• **Task details**
When you reach the records, transcribe each one exactly.

• **Recorded data**
*** Block opens ***
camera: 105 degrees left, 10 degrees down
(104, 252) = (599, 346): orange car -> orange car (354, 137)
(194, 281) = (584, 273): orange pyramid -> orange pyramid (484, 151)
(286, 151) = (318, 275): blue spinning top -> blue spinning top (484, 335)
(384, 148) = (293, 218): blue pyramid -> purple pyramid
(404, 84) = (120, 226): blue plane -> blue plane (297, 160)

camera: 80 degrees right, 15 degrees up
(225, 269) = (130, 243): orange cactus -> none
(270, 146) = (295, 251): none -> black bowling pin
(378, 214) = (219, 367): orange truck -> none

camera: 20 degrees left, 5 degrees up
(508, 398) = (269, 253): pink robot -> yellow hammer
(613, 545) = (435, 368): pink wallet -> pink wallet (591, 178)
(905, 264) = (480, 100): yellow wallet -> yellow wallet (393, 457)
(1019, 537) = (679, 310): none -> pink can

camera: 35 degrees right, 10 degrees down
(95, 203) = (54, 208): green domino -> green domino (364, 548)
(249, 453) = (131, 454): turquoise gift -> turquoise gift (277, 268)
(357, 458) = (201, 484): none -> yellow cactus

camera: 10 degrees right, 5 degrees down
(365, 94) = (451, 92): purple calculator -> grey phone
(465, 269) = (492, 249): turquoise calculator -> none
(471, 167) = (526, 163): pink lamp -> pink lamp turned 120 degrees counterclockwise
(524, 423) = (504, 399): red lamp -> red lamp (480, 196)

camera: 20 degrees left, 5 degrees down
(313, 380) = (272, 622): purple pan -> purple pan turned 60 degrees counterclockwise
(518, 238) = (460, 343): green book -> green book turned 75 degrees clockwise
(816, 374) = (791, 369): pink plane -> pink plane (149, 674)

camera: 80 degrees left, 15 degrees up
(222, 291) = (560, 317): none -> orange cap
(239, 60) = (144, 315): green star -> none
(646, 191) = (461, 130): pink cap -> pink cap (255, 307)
*** Block closes ***
• **Answer for the task**
camera: 105 degrees left, 10 degrees down
(104, 252) = (599, 346): orange car -> orange car (354, 137)
(194, 281) = (584, 273): orange pyramid -> orange pyramid (484, 151)
(286, 151) = (318, 275): blue spinning top -> blue spinning top (484, 335)
(384, 148) = (293, 218): blue pyramid -> purple pyramid
(404, 84) = (120, 226): blue plane -> blue plane (297, 160)

camera: 80 degrees right, 15 degrees up
(225, 269) = (130, 243): orange cactus -> none
(270, 146) = (295, 251): none -> black bowling pin
(378, 214) = (219, 367): orange truck -> none

camera: 20 degrees left, 5 degrees up
(508, 398) = (269, 253): pink robot -> yellow hammer
(613, 545) = (435, 368): pink wallet -> pink wallet (591, 178)
(905, 264) = (480, 100): yellow wallet -> yellow wallet (393, 457)
(1019, 537) = (679, 310): none -> pink can

camera: 35 degrees right, 10 degrees down
(95, 203) = (54, 208): green domino -> green domino (364, 548)
(249, 453) = (131, 454): turquoise gift -> turquoise gift (277, 268)
(357, 458) = (201, 484): none -> yellow cactus

camera: 10 degrees right, 5 degrees down
(365, 94) = (451, 92): purple calculator -> grey phone
(465, 269) = (492, 249): turquoise calculator -> none
(471, 167) = (526, 163): pink lamp -> pink lamp turned 120 degrees counterclockwise
(524, 423) = (504, 399): red lamp -> red lamp (480, 196)

camera: 20 degrees left, 5 degrees down
(313, 380) = (272, 622): purple pan -> purple pan turned 60 degrees counterclockwise
(518, 238) = (460, 343): green book -> green book turned 75 degrees clockwise
(816, 374) = (791, 369): pink plane -> pink plane (149, 674)

camera: 80 degrees left, 15 degrees up
(222, 291) = (560, 317): none -> orange cap
(239, 60) = (144, 315): green star -> none
(646, 191) = (461, 130): pink cap -> pink cap (255, 307)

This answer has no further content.